HOW TO COMPLETE THIS TASK »
Each line from the one containing "orange bell: 7 -> 9" to the end of the entries is to be repeated exactly, and no other line.

TASK INPUT »

---------------

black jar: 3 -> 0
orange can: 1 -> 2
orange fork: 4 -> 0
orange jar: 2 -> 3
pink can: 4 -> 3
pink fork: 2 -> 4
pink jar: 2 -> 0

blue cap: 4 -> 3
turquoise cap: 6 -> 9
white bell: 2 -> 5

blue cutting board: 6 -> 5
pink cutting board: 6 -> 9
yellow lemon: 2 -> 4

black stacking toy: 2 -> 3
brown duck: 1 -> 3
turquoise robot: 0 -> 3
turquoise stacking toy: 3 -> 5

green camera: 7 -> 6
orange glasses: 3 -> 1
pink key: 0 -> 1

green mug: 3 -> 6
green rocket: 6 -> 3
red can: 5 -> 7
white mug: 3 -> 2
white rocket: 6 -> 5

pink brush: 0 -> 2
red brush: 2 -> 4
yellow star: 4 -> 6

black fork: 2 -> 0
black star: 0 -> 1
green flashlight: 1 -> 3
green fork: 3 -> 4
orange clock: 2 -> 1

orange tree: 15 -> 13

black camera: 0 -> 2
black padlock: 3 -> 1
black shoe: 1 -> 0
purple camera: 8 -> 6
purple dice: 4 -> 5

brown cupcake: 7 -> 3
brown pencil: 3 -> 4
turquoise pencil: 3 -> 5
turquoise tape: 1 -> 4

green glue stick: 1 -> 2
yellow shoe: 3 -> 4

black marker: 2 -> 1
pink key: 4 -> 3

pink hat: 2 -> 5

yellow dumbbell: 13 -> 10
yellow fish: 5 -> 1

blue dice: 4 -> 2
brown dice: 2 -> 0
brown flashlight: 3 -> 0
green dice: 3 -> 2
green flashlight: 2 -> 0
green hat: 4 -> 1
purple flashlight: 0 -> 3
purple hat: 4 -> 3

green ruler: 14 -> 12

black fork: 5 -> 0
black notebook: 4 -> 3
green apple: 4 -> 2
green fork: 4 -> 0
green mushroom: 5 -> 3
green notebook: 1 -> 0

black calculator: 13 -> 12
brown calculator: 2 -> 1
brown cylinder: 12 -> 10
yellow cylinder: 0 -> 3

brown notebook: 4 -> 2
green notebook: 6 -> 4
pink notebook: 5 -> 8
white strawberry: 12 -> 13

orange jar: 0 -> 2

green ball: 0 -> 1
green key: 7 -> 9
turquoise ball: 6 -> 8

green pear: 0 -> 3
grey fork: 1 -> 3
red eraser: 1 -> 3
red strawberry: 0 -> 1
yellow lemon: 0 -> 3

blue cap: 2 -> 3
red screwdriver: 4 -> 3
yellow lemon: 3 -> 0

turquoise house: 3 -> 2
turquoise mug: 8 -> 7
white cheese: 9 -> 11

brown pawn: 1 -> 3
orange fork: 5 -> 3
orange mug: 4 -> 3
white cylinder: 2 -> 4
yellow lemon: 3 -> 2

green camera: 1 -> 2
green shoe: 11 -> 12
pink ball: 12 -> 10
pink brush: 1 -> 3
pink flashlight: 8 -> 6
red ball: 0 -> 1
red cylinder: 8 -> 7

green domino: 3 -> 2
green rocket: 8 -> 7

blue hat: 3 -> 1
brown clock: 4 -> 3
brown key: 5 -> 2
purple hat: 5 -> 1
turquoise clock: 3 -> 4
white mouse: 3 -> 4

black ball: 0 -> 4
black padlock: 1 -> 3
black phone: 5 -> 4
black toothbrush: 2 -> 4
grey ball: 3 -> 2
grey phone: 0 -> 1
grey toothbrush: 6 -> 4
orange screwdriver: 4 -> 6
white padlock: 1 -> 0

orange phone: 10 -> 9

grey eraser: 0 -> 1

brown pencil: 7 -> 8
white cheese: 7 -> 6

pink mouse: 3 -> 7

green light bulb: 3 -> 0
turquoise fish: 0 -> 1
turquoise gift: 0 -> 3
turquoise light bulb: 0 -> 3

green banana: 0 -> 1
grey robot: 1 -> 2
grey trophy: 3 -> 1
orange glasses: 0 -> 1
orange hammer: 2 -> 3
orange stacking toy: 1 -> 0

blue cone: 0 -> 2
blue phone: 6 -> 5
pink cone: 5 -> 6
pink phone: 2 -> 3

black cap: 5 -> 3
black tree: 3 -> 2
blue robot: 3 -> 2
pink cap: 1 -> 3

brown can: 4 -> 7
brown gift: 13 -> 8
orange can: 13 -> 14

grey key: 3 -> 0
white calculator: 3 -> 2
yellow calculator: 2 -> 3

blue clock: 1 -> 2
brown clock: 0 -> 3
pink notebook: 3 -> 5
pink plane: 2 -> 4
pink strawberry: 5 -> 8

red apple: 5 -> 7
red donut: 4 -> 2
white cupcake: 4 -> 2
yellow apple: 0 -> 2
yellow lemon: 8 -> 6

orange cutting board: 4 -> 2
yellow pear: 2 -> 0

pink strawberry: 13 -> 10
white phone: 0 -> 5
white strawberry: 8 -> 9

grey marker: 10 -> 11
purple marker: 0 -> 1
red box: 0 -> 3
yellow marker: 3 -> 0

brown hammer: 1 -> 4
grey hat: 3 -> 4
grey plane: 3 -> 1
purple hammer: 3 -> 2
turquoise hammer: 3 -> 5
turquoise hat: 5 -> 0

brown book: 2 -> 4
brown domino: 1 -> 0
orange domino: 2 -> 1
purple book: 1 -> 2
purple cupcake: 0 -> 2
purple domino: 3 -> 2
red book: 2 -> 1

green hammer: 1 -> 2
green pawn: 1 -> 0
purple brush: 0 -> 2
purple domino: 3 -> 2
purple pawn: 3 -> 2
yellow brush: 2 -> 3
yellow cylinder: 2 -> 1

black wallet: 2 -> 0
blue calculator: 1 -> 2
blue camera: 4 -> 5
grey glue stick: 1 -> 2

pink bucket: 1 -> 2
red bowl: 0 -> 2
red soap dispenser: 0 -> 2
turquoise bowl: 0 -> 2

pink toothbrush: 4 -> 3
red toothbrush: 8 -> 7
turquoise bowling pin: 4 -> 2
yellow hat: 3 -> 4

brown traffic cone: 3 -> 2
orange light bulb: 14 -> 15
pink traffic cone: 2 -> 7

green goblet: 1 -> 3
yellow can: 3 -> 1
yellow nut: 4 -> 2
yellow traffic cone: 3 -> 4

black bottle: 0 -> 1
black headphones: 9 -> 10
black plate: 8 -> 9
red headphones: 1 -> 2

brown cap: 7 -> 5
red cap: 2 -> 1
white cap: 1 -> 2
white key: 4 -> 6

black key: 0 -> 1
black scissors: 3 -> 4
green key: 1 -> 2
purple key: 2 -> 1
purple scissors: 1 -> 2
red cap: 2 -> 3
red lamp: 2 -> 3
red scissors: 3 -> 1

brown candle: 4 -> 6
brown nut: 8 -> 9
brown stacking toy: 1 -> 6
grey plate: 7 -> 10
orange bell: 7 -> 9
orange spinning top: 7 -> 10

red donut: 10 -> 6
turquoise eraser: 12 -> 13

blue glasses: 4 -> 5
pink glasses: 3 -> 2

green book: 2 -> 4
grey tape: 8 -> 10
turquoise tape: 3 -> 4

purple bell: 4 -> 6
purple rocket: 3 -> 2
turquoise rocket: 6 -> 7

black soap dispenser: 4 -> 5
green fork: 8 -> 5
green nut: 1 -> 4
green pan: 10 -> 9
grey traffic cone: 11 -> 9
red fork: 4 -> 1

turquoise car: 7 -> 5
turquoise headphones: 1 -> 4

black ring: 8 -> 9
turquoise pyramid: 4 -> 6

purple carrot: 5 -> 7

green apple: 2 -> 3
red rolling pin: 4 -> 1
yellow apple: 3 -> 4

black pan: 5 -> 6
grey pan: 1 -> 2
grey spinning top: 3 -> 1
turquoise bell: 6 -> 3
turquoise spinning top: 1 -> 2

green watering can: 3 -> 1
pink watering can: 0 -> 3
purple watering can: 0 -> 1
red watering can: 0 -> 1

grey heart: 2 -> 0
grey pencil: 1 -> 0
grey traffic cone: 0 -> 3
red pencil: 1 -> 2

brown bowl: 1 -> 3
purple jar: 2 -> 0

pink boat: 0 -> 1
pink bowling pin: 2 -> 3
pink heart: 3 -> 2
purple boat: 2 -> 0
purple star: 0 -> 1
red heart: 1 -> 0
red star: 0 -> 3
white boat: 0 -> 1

---------------

TASK OUTPUT »
orange bell: 7 -> 9
orange spinning top: 7 -> 10

red donut: 10 -> 6
turquoise eraser: 12 -> 13

blue glasses: 4 -> 5
pink glasses: 3 -> 2

green book: 2 -> 4
grey tape: 8 -> 10
turquoise tape: 3 -> 4

purple bell: 4 -> 6
purple rocket: 3 -> 2
turquoise rocket: 6 -> 7

black soap dispenser: 4 -> 5
green fork: 8 -> 5
green nut: 1 -> 4
green pan: 10 -> 9
grey traffic cone: 11 -> 9
red fork: 4 -> 1

turquoise car: 7 -> 5
turquoise headphones: 1 -> 4

black ring: 8 -> 9
turquoise pyramid: 4 -> 6

purple carrot: 5 -> 7

green apple: 2 -> 3
red rolling pin: 4 -> 1
yellow apple: 3 -> 4

black pan: 5 -> 6
grey pan: 1 -> 2
grey spinning top: 3 -> 1
turquoise bell: 6 -> 3
turquoise spinning top: 1 -> 2

green watering can: 3 -> 1
pink watering can: 0 -> 3
purple watering can: 0 -> 1
red watering can: 0 -> 1

grey heart: 2 -> 0
grey pencil: 1 -> 0
grey traffic cone: 0 -> 3
red pencil: 1 -> 2

brown bowl: 1 -> 3
purple jar: 2 -> 0

pink boat: 0 -> 1
pink bowling pin: 2 -> 3
pink heart: 3 -> 2
purple boat: 2 -> 0
purple star: 0 -> 1
red heart: 1 -> 0
red star: 0 -> 3
white boat: 0 -> 1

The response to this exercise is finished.